= Data supplied =

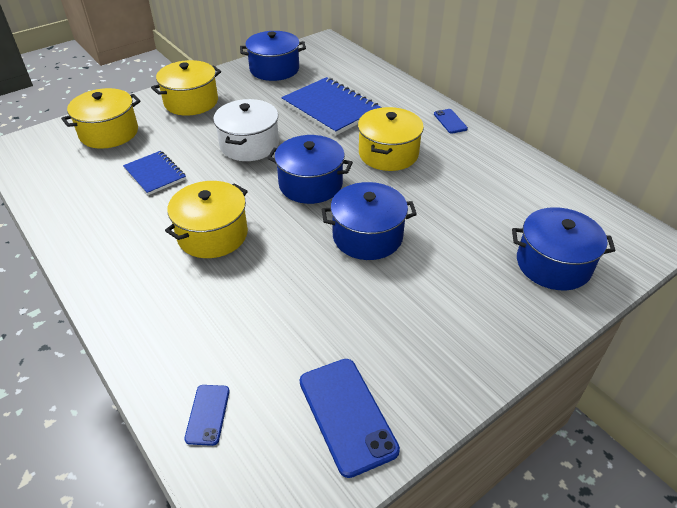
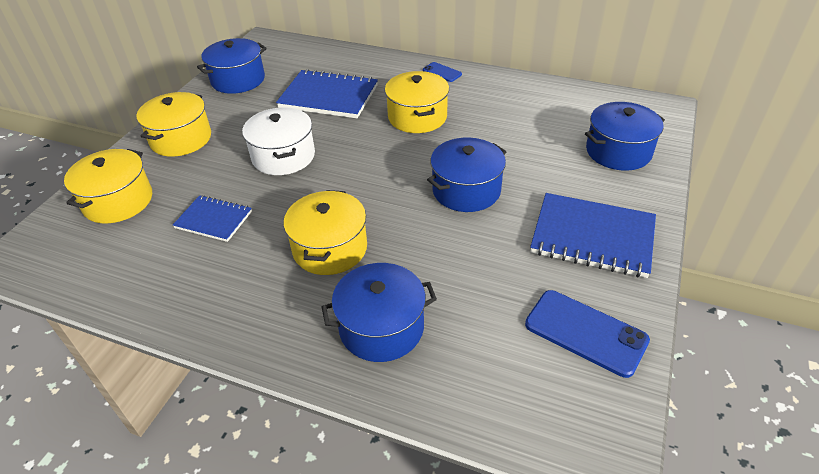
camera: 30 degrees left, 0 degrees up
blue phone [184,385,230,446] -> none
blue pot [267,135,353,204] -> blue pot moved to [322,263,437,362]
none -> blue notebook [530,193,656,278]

--

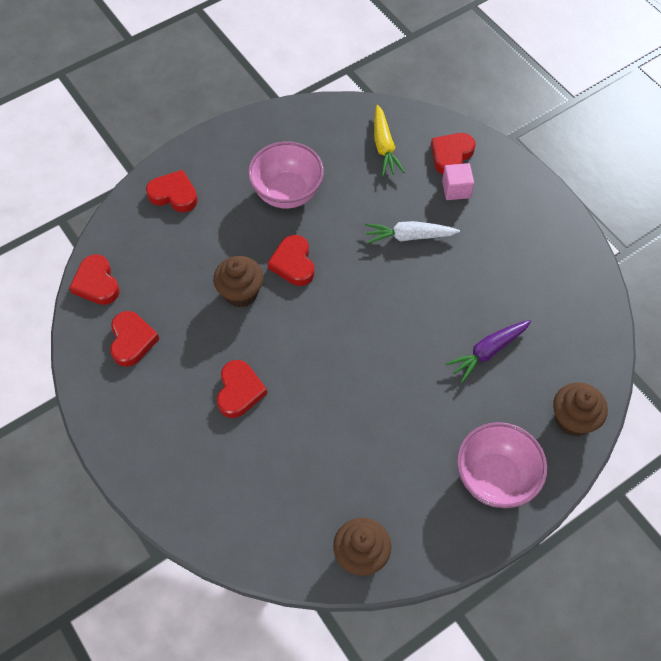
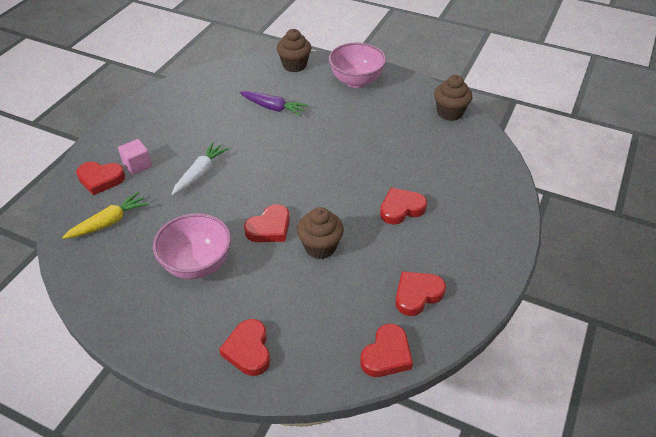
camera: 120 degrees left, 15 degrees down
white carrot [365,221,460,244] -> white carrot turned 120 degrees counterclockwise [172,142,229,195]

= Assignment =
Using the data above, reproduce exactly the lines between those holding "blue pot [267,135,353,204]" and "none -> blue notebook [530,193,656,278]", inclusive, and no others.

= Answer for this exercise =
blue pot [267,135,353,204] -> blue pot moved to [322,263,437,362]
none -> blue notebook [530,193,656,278]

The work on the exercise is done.